Your job is to restate each entry word for word.

"""

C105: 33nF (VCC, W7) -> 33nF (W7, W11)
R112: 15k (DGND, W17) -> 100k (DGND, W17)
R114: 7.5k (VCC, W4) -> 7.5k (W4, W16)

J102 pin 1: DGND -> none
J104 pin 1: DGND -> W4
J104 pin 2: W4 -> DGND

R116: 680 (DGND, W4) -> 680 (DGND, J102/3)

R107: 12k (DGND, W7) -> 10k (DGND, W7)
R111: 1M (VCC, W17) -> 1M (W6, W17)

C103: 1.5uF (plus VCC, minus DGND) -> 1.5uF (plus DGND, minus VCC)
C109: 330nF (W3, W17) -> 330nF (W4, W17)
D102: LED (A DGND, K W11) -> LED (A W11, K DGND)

"""

## Worked solution
C105: 33nF (VCC, W7) -> 33nF (W7, W11)
R112: 15k (DGND, W17) -> 100k (DGND, W17)
R114: 7.5k (VCC, W4) -> 7.5k (W4, W16)

J102 pin 1: DGND -> none
J104 pin 1: DGND -> W4
J104 pin 2: W4 -> DGND

R116: 680 (DGND, W4) -> 680 (DGND, J102/3)

R107: 12k (DGND, W7) -> 10k (DGND, W7)
R111: 1M (VCC, W17) -> 1M (W6, W17)

C103: 1.5uF (plus VCC, minus DGND) -> 1.5uF (plus DGND, minus VCC)
C109: 330nF (W3, W17) -> 330nF (W4, W17)
D102: LED (A DGND, K W11) -> LED (A W11, K DGND)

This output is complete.